| GIVEN DATA |
# # # # # # #
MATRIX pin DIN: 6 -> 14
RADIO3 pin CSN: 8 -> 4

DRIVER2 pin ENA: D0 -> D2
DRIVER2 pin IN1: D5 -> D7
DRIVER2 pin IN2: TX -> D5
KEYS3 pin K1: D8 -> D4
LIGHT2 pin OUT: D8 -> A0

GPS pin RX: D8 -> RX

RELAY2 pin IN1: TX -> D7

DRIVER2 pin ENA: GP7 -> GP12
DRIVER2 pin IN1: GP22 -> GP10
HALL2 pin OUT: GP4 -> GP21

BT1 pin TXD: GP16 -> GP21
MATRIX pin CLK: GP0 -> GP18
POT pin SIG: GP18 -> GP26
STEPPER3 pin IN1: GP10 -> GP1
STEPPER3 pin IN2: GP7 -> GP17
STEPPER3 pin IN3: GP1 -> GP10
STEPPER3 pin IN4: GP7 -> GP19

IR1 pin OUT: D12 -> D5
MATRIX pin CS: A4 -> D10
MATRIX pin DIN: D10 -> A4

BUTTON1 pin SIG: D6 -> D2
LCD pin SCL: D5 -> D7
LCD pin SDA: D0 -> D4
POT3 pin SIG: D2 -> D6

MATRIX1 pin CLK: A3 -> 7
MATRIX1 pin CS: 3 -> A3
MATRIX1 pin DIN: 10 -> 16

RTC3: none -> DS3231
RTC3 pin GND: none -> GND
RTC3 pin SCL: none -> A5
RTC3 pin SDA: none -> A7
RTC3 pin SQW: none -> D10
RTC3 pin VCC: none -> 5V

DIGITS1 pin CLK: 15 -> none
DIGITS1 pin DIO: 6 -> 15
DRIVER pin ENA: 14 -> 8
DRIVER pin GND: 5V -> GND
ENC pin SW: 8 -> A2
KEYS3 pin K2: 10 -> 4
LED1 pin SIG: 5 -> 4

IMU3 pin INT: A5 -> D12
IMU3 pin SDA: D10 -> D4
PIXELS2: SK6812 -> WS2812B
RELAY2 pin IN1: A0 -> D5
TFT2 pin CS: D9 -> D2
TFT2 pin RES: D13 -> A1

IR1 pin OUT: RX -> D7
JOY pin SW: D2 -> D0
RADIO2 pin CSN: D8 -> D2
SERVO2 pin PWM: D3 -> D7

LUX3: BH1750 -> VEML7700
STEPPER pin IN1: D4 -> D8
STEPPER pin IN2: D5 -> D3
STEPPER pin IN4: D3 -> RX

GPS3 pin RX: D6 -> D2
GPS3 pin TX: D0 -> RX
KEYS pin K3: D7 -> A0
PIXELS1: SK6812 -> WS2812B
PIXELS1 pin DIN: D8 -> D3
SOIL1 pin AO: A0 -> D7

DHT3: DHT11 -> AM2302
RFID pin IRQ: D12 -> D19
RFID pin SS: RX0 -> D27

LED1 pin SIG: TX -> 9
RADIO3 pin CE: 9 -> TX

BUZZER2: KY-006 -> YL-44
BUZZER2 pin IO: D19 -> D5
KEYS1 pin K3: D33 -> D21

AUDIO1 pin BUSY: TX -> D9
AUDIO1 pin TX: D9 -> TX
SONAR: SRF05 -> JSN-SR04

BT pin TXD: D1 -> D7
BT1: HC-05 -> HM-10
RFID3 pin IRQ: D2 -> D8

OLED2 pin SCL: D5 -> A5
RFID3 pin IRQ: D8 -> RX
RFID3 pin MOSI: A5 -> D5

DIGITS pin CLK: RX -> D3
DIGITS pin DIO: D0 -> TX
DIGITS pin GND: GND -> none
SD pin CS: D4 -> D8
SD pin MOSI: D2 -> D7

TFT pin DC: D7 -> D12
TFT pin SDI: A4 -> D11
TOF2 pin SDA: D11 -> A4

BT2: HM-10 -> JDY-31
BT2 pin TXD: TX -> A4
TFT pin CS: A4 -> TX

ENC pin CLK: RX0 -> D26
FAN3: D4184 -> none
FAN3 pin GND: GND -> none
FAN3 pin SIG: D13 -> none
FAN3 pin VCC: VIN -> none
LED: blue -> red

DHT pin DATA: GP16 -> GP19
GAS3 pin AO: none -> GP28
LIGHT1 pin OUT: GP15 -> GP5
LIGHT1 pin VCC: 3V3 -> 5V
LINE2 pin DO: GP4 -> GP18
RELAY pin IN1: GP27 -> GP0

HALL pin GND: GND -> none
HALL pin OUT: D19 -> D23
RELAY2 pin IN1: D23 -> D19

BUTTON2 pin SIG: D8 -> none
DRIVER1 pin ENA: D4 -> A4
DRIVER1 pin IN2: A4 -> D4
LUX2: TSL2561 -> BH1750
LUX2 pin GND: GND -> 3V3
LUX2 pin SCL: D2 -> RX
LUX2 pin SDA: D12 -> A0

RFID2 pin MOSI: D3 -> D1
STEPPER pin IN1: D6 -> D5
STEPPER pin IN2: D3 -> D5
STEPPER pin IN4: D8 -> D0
# # # # # # #
| EXERCISE |
Please restate, word for word, the lines of the entries that run from the first line through the one holding "IR1 pin OUT: D12 -> D5", and add nothing.

| EXERCISE OUTPUT |
MATRIX pin DIN: 6 -> 14
RADIO3 pin CSN: 8 -> 4

DRIVER2 pin ENA: D0 -> D2
DRIVER2 pin IN1: D5 -> D7
DRIVER2 pin IN2: TX -> D5
KEYS3 pin K1: D8 -> D4
LIGHT2 pin OUT: D8 -> A0

GPS pin RX: D8 -> RX

RELAY2 pin IN1: TX -> D7

DRIVER2 pin ENA: GP7 -> GP12
DRIVER2 pin IN1: GP22 -> GP10
HALL2 pin OUT: GP4 -> GP21

BT1 pin TXD: GP16 -> GP21
MATRIX pin CLK: GP0 -> GP18
POT pin SIG: GP18 -> GP26
STEPPER3 pin IN1: GP10 -> GP1
STEPPER3 pin IN2: GP7 -> GP17
STEPPER3 pin IN3: GP1 -> GP10
STEPPER3 pin IN4: GP7 -> GP19

IR1 pin OUT: D12 -> D5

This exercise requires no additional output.